Activity »
Please keep to the lines below from the one with "J2 pin 3: 0V -> HEAT" through the one with "R9: 4.7 (3V3, VLOAD) -> 4.7 (ADC, VLOAD)", and restate them word for word, ends included.

Source data »
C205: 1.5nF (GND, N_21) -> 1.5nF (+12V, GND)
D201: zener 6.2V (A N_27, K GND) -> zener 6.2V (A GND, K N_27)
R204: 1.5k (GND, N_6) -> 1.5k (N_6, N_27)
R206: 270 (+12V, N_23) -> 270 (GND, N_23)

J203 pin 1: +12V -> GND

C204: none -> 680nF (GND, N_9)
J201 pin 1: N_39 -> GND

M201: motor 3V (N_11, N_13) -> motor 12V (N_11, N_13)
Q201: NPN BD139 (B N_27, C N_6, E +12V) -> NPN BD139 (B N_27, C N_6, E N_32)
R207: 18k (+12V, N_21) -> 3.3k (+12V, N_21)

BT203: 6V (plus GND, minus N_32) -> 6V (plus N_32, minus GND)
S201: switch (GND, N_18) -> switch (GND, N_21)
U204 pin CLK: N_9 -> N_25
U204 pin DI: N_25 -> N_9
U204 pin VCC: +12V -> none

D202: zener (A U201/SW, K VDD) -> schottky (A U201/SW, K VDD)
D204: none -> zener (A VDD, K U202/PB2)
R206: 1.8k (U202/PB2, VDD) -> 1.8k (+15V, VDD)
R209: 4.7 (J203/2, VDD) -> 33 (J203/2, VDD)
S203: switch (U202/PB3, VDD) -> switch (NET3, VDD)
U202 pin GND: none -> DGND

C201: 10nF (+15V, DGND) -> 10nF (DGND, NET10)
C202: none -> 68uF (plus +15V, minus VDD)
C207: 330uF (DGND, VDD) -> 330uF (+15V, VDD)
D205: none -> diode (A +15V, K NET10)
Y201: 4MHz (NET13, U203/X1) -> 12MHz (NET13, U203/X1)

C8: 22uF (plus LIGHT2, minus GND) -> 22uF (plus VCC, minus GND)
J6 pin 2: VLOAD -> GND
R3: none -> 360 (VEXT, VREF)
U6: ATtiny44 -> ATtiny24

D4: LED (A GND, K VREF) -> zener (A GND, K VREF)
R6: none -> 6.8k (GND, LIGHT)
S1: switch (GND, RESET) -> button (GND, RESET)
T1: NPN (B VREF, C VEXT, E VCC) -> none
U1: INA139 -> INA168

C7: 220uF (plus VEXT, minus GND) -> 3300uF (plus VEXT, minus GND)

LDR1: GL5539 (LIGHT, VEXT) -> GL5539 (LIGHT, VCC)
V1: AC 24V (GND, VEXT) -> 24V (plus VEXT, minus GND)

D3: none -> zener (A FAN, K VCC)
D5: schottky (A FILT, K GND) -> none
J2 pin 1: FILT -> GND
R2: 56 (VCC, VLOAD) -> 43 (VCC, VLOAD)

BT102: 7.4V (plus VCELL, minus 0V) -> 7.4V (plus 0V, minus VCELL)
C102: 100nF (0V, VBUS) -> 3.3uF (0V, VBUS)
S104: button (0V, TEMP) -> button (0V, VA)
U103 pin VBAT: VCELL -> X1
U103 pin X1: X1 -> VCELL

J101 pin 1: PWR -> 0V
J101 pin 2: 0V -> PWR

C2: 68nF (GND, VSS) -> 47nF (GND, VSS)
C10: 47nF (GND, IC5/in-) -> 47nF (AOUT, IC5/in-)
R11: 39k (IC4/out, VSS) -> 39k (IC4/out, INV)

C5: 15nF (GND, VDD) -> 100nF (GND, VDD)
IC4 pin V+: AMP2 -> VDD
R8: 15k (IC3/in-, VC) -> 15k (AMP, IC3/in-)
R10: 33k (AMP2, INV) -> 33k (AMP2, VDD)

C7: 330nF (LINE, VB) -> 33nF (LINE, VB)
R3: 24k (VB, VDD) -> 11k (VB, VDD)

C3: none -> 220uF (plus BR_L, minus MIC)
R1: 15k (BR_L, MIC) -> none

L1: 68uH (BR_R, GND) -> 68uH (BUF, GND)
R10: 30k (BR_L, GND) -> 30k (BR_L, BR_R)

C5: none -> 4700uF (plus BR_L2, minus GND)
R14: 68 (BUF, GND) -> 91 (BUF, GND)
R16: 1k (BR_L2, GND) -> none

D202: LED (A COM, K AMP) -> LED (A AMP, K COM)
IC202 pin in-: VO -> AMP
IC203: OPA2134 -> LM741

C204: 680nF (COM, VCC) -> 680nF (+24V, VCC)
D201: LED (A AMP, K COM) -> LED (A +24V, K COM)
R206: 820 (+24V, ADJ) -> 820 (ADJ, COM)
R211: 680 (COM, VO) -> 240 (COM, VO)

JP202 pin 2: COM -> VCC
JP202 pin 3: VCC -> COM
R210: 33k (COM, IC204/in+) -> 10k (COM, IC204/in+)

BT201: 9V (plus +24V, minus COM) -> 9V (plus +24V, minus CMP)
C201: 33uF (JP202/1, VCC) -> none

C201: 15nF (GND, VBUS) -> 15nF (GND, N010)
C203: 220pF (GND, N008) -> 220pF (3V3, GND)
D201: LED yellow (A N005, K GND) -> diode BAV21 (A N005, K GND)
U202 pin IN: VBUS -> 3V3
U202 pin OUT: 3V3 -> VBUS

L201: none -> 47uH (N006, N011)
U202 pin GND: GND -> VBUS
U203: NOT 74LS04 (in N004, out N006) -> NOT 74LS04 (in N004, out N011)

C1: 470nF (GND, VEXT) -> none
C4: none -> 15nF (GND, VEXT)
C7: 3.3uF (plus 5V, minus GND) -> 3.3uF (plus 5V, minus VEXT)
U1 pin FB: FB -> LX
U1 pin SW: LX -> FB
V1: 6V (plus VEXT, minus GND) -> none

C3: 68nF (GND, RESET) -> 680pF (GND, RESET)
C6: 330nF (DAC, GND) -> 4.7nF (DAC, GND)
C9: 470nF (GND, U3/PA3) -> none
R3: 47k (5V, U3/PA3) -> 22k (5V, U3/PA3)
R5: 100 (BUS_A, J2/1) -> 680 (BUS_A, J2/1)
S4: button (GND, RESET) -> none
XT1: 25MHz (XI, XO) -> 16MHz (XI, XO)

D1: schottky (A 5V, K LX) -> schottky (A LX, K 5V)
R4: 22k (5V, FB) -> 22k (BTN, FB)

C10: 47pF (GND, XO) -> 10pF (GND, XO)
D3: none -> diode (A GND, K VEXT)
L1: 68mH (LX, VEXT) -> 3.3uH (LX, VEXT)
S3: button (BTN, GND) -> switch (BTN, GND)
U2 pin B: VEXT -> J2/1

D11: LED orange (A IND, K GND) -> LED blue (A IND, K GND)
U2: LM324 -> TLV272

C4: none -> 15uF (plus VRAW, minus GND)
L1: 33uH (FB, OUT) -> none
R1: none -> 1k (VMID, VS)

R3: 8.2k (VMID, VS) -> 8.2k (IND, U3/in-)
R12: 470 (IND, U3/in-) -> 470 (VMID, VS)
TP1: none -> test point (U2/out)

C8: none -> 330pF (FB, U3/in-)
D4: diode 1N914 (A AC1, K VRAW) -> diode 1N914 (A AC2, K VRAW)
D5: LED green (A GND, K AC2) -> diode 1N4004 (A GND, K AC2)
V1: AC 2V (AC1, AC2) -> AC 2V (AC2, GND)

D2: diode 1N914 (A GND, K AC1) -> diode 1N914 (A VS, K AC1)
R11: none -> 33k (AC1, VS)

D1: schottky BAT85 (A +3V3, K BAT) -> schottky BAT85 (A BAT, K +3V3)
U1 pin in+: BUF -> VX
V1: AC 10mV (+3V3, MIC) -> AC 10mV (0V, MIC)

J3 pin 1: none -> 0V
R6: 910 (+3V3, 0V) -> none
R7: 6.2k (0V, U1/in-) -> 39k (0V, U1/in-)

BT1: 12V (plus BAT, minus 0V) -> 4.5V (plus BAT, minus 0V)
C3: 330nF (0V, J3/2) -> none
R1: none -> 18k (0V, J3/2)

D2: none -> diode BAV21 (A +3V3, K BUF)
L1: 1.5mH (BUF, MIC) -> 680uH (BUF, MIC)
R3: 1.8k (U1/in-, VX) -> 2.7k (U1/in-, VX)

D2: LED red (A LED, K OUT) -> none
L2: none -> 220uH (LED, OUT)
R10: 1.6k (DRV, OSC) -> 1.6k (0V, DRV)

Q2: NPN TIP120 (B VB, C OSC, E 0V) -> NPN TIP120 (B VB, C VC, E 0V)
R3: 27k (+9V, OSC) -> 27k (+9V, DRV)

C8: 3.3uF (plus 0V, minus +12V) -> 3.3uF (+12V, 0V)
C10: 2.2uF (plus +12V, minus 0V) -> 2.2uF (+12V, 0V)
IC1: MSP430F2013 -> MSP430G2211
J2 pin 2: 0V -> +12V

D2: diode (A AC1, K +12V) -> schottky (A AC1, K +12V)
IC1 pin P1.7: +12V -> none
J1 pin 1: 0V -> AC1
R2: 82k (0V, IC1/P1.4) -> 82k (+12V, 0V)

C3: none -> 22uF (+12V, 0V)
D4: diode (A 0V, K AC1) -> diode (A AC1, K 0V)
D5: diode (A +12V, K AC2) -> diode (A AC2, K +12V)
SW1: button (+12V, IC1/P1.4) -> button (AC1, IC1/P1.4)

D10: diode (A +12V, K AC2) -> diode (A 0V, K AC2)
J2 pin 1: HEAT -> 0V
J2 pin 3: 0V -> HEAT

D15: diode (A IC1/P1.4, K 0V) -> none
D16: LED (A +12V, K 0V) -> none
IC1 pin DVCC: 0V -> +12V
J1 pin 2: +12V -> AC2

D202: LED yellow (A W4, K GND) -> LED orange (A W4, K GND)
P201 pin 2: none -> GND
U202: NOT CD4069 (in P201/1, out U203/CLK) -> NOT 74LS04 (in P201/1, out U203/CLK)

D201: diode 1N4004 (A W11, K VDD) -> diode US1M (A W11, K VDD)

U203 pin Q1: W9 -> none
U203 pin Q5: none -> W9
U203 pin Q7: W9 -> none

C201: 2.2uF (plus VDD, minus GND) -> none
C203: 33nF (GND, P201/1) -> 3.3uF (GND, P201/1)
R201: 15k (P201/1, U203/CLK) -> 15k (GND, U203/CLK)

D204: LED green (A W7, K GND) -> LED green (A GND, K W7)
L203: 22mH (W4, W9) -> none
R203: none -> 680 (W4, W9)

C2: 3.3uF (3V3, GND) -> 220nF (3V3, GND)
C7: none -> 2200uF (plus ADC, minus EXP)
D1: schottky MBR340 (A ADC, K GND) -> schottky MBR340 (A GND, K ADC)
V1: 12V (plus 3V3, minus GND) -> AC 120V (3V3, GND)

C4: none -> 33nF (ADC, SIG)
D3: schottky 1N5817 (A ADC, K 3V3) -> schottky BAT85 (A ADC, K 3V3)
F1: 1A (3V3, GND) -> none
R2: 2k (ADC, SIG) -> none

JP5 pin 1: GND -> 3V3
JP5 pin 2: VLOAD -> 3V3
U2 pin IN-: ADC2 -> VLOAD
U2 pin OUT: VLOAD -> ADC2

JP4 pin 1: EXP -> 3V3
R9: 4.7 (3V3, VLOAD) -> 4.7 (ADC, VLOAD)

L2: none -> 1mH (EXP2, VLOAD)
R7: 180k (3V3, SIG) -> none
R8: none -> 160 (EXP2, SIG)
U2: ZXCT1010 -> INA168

Exercise answer »
J2 pin 3: 0V -> HEAT

D15: diode (A IC1/P1.4, K 0V) -> none
D16: LED (A +12V, K 0V) -> none
IC1 pin DVCC: 0V -> +12V
J1 pin 2: +12V -> AC2

D202: LED yellow (A W4, K GND) -> LED orange (A W4, K GND)
P201 pin 2: none -> GND
U202: NOT CD4069 (in P201/1, out U203/CLK) -> NOT 74LS04 (in P201/1, out U203/CLK)

D201: diode 1N4004 (A W11, K VDD) -> diode US1M (A W11, K VDD)

U203 pin Q1: W9 -> none
U203 pin Q5: none -> W9
U203 pin Q7: W9 -> none

C201: 2.2uF (plus VDD, minus GND) -> none
C203: 33nF (GND, P201/1) -> 3.3uF (GND, P201/1)
R201: 15k (P201/1, U203/CLK) -> 15k (GND, U203/CLK)

D204: LED green (A W7, K GND) -> LED green (A GND, K W7)
L203: 22mH (W4, W9) -> none
R203: none -> 680 (W4, W9)

C2: 3.3uF (3V3, GND) -> 220nF (3V3, GND)
C7: none -> 2200uF (plus ADC, minus EXP)
D1: schottky MBR340 (A ADC, K GND) -> schottky MBR340 (A GND, K ADC)
V1: 12V (plus 3V3, minus GND) -> AC 120V (3V3, GND)

C4: none -> 33nF (ADC, SIG)
D3: schottky 1N5817 (A ADC, K 3V3) -> schottky BAT85 (A ADC, K 3V3)
F1: 1A (3V3, GND) -> none
R2: 2k (ADC, SIG) -> none

JP5 pin 1: GND -> 3V3
JP5 pin 2: VLOAD -> 3V3
U2 pin IN-: ADC2 -> VLOAD
U2 pin OUT: VLOAD -> ADC2

JP4 pin 1: EXP -> 3V3
R9: 4.7 (3V3, VLOAD) -> 4.7 (ADC, VLOAD)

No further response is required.